++++ Record excerpts ++++
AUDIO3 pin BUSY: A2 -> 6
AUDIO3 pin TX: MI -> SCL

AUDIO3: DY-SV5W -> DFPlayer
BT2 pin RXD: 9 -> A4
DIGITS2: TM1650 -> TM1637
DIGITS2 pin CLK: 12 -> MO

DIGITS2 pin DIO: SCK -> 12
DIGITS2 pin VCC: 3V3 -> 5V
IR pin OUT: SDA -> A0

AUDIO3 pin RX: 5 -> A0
++++
++++ Record excerpts ++++
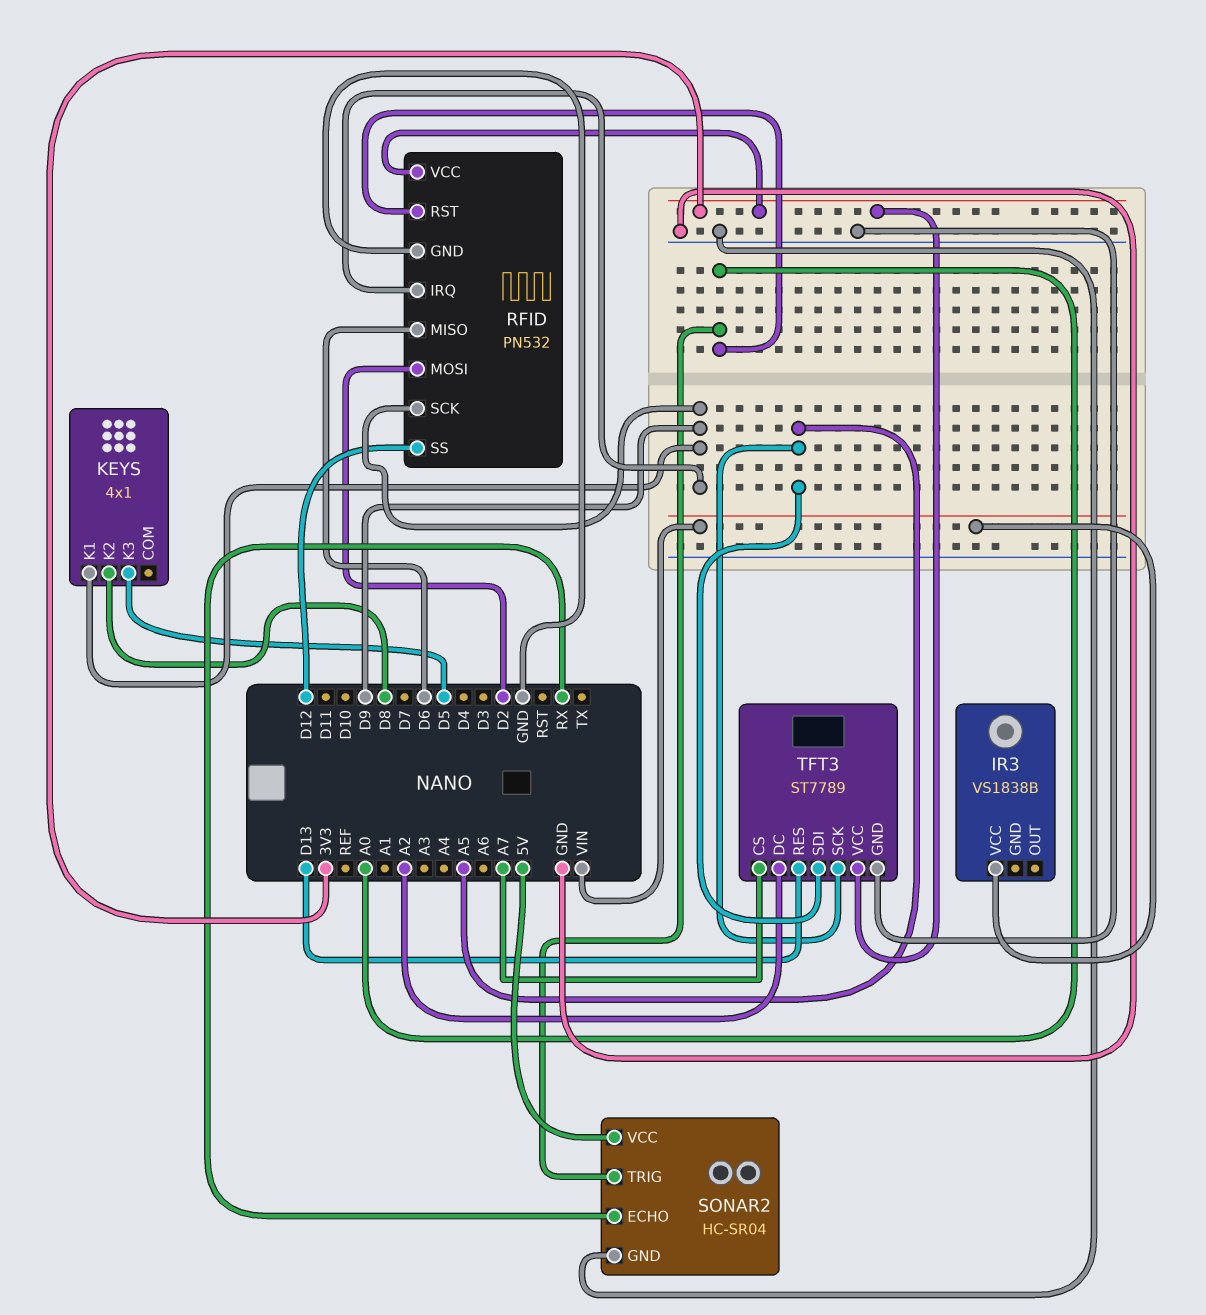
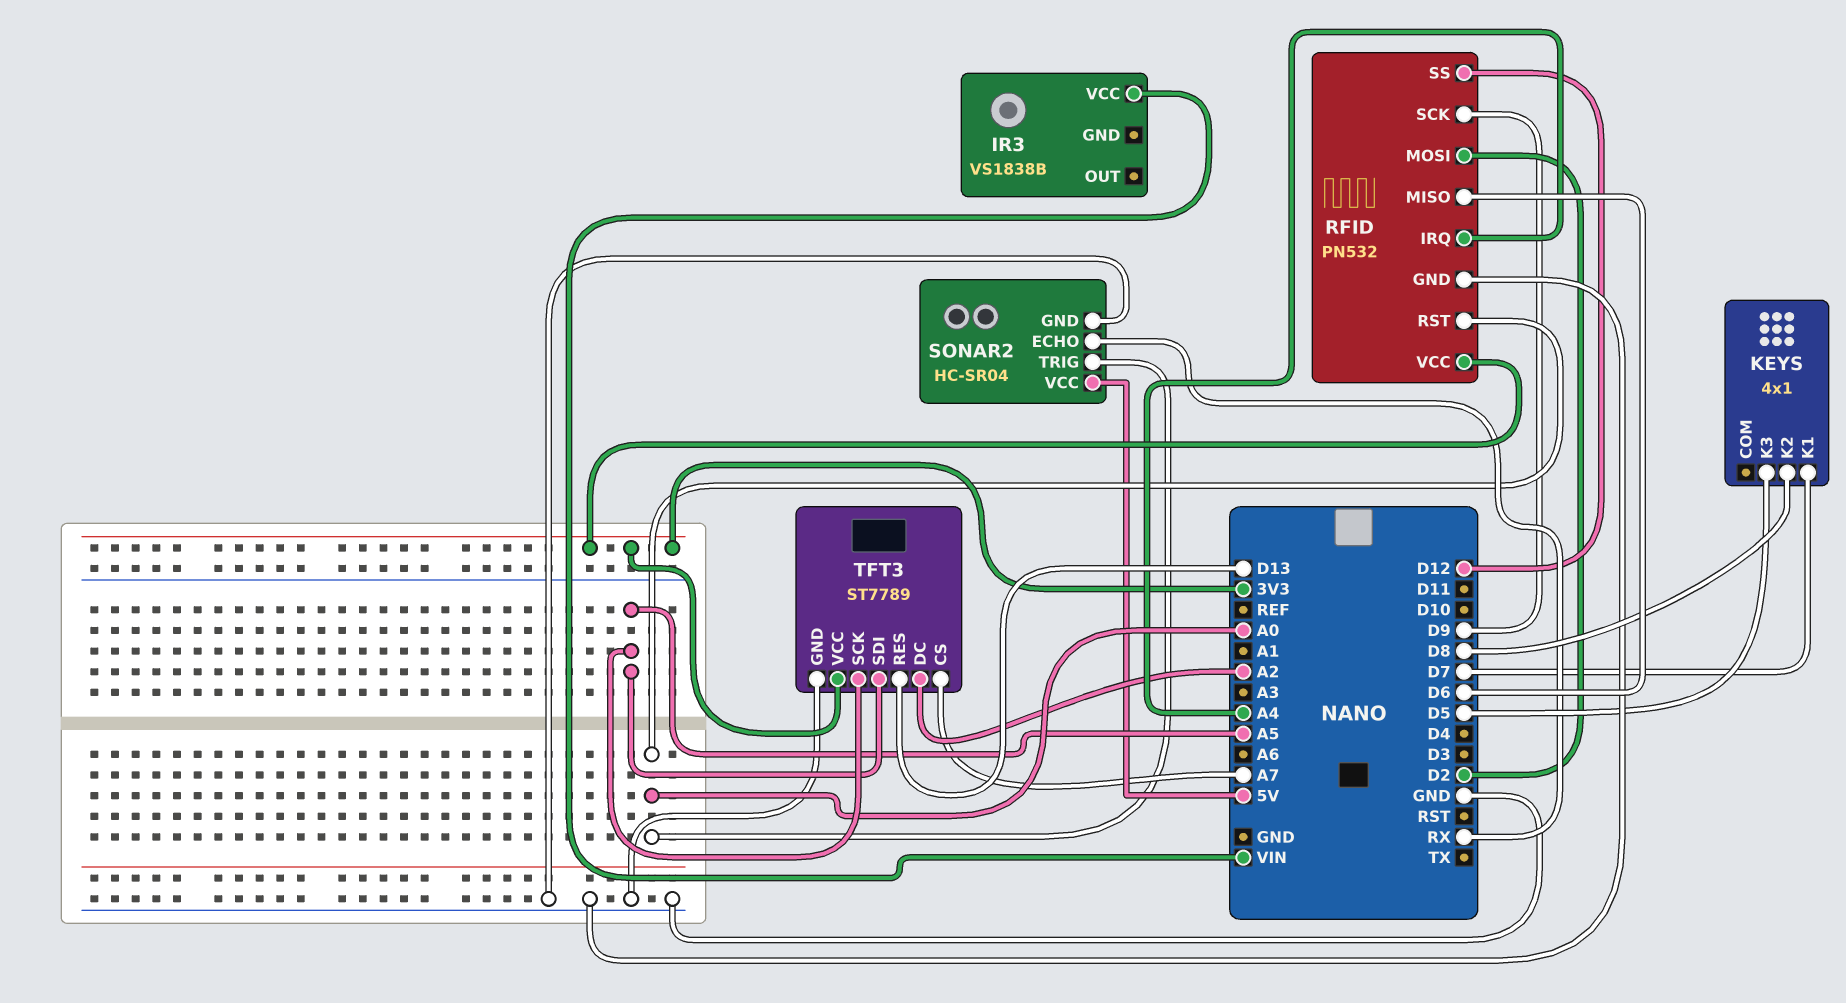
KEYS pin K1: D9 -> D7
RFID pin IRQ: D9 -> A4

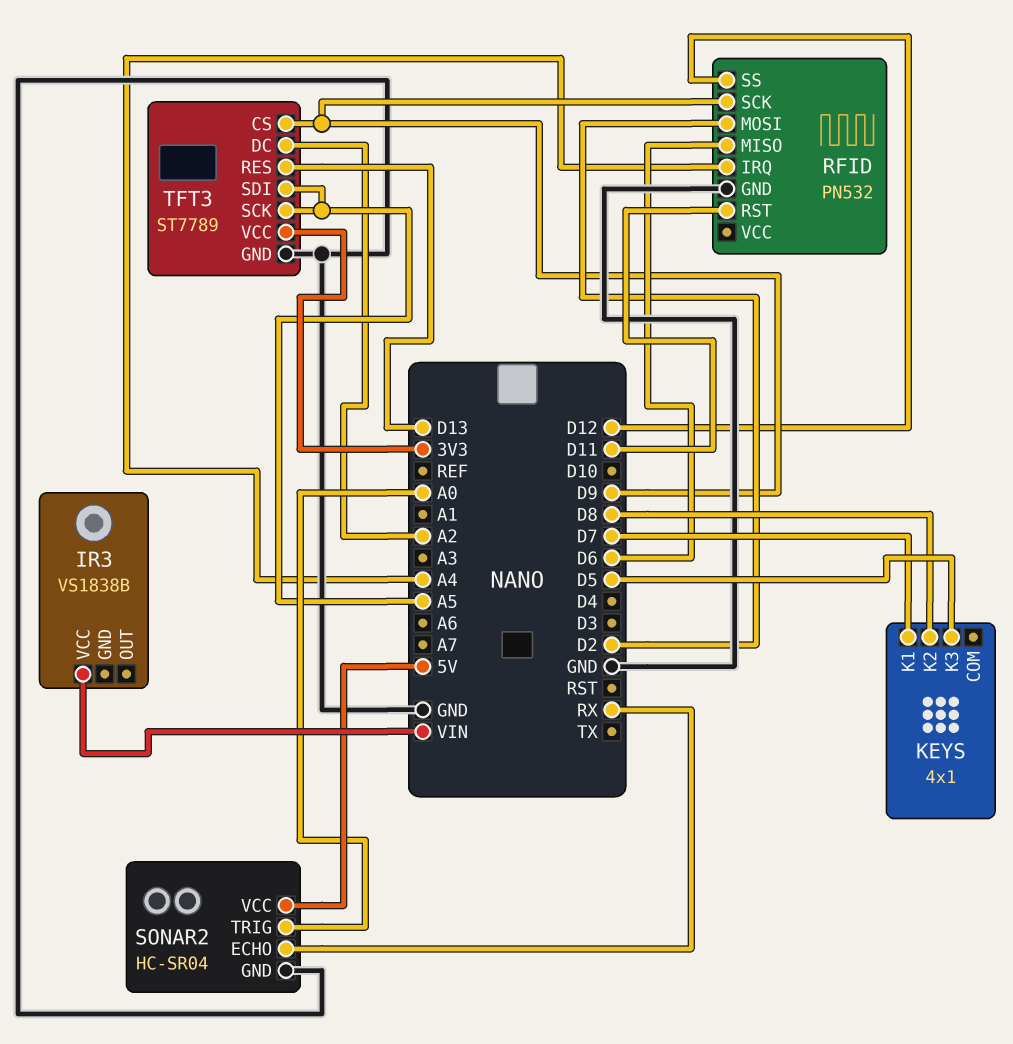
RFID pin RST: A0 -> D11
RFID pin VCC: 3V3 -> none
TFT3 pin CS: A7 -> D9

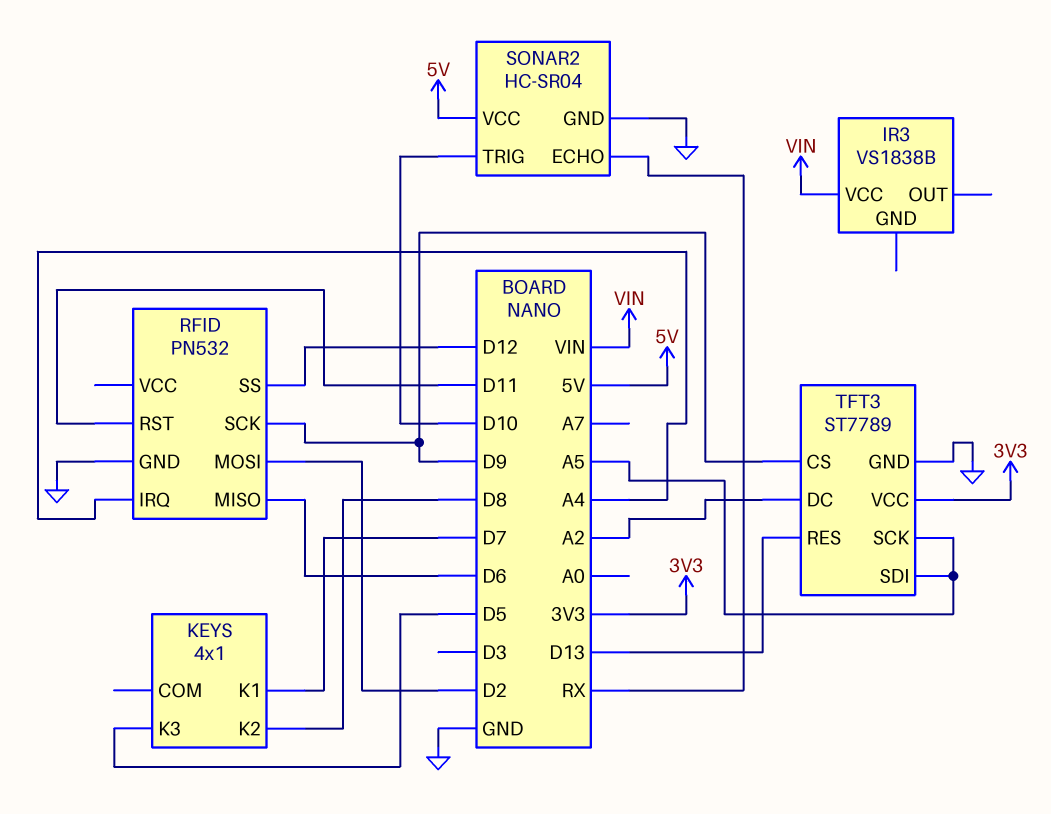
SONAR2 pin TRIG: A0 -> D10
++++
++++ Record excerpts ++++
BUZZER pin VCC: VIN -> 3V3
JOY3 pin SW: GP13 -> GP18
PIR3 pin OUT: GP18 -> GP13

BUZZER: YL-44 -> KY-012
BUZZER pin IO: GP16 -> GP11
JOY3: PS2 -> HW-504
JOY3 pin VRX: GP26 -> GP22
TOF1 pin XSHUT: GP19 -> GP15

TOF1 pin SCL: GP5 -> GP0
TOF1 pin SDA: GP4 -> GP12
++++
When the line with "DIGITS2: TM1650 -> TM1637" is reached in the data above, start copying there, and copy each line exactly until the line with "AUDIO3 pin RX: 5 -> A0" has been copied; copy nothing else.

DIGITS2: TM1650 -> TM1637
DIGITS2 pin CLK: 12 -> MO

DIGITS2 pin DIO: SCK -> 12
DIGITS2 pin VCC: 3V3 -> 5V
IR pin OUT: SDA -> A0

AUDIO3 pin RX: 5 -> A0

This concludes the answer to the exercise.